*WHAT TO WORK ON:* Among the entries below, find the line with "grey slope K4:K5", then quote it and each following line up to and including the line with "none -> white brick G5:H5 level 1", and nothing else.

--

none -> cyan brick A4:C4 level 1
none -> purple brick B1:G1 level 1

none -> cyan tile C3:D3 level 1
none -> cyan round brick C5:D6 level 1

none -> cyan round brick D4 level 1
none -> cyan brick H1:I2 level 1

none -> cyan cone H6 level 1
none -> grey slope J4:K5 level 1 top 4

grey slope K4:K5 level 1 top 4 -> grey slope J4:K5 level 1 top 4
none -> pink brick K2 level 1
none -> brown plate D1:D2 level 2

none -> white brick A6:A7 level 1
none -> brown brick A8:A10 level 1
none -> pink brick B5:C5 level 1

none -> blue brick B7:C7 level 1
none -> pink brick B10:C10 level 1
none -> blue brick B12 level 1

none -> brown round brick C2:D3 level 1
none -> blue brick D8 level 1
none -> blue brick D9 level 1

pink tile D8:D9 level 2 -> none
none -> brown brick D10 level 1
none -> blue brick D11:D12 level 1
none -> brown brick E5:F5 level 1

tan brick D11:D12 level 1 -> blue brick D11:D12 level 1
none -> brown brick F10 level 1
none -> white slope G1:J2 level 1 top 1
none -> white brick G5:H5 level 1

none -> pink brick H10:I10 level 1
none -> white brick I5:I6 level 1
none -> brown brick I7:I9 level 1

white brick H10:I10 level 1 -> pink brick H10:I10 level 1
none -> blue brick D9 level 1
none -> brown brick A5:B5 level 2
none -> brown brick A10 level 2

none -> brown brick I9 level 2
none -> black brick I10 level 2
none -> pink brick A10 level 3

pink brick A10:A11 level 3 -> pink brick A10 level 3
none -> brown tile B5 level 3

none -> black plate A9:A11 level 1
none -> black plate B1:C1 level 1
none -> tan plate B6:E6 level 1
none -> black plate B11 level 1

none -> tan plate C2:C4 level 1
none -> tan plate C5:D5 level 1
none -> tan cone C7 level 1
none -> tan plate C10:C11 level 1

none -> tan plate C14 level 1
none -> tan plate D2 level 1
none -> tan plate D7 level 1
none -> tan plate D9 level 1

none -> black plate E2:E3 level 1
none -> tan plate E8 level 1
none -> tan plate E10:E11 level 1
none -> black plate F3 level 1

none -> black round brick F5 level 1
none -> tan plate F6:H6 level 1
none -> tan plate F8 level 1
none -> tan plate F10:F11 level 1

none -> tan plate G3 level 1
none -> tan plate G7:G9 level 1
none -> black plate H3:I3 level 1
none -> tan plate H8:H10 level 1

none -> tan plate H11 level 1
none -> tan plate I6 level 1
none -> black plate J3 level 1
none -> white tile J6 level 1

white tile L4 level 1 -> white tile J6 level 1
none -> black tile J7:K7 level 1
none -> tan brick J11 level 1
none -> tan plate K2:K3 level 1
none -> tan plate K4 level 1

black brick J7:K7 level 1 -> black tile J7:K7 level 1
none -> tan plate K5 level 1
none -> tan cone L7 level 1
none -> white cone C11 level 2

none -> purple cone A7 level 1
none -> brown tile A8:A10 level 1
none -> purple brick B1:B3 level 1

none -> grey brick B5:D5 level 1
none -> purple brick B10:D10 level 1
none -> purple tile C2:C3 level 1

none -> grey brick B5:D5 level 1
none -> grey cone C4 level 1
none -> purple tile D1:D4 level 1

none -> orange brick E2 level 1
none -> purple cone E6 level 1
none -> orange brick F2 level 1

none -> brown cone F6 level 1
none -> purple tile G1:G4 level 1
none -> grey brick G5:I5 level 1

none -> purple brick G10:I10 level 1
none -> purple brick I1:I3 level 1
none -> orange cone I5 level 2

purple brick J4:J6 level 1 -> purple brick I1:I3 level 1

--

*ANSWER AREA:*
grey slope K4:K5 level 1 top 4 -> grey slope J4:K5 level 1 top 4
none -> pink brick K2 level 1
none -> brown plate D1:D2 level 2

none -> white brick A6:A7 level 1
none -> brown brick A8:A10 level 1
none -> pink brick B5:C5 level 1

none -> blue brick B7:C7 level 1
none -> pink brick B10:C10 level 1
none -> blue brick B12 level 1

none -> brown round brick C2:D3 level 1
none -> blue brick D8 level 1
none -> blue brick D9 level 1

pink tile D8:D9 level 2 -> none
none -> brown brick D10 level 1
none -> blue brick D11:D12 level 1
none -> brown brick E5:F5 level 1

tan brick D11:D12 level 1 -> blue brick D11:D12 level 1
none -> brown brick F10 level 1
none -> white slope G1:J2 level 1 top 1
none -> white brick G5:H5 level 1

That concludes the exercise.